TASK DETAILS:
Every entry below should be returned exactly as it appears, with pictures left out.

Shape position updates:
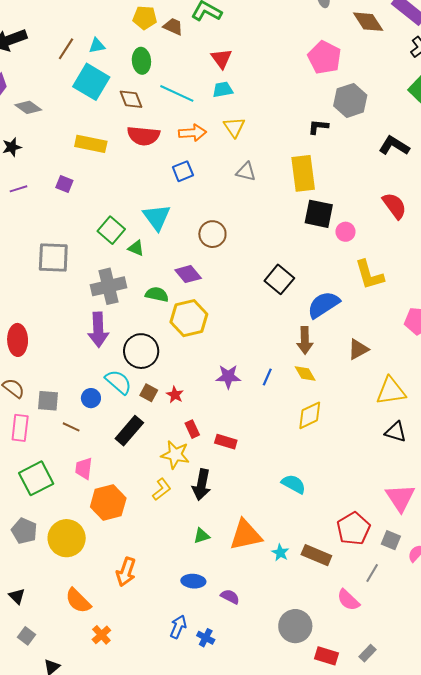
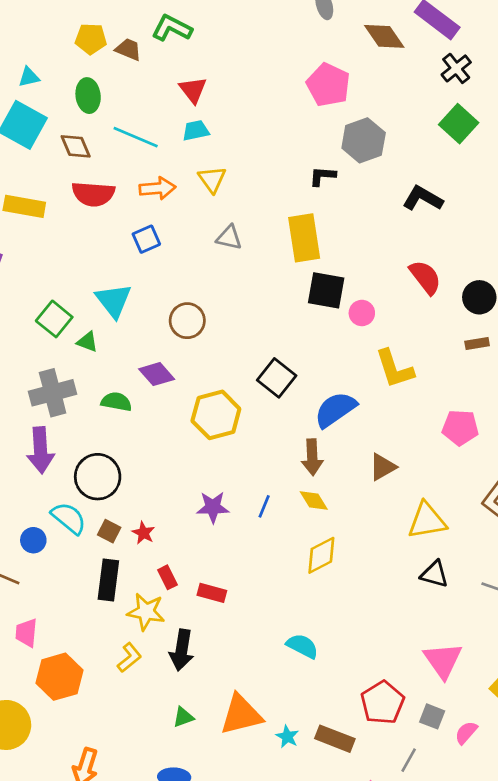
yellow hexagon: (189, 318) -> (216, 415), moved
black rectangle: (129, 431) -> (108, 580), moved, turned -32

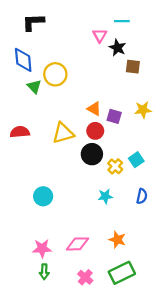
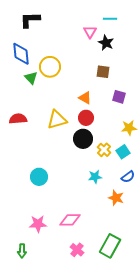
brown square: (133, 67) -> (103, 72), moved
yellow star: (143, 110) -> (129, 128), moved
purple square: (114, 116) -> (119, 97), moved
cyan square: (136, 160) -> (123, 152), moved
blue semicircle: (142, 196) -> (128, 177), turned 40
orange star: (117, 240) -> (116, 198), moved
green arrow: (44, 272) -> (22, 251), moved
green rectangle: (122, 273) -> (110, 246), turned -35

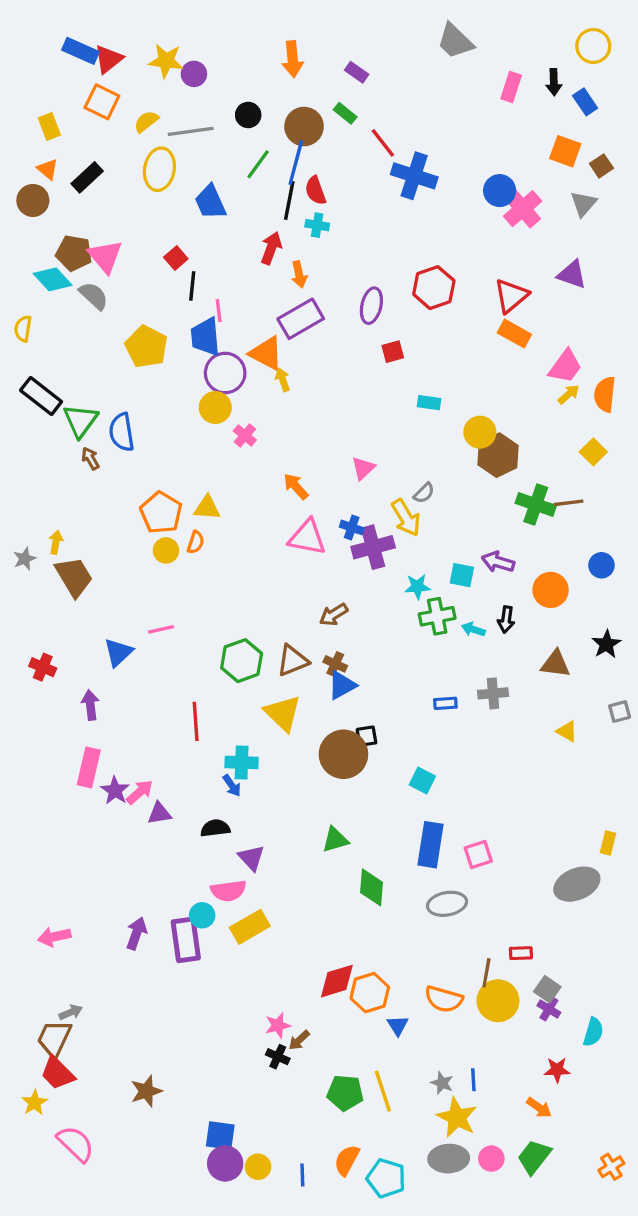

REPLY TO THE EXERCISE:
yellow hexagon: (189, 318) -> (216, 415), moved
black rectangle: (129, 431) -> (108, 580), moved, turned -32

brown square: (133, 67) -> (103, 72), moved
yellow star: (143, 110) -> (129, 128), moved
purple square: (114, 116) -> (119, 97), moved
cyan square: (136, 160) -> (123, 152), moved
blue semicircle: (142, 196) -> (128, 177), turned 40
orange star: (117, 240) -> (116, 198), moved
green arrow: (44, 272) -> (22, 251), moved
green rectangle: (122, 273) -> (110, 246), turned -35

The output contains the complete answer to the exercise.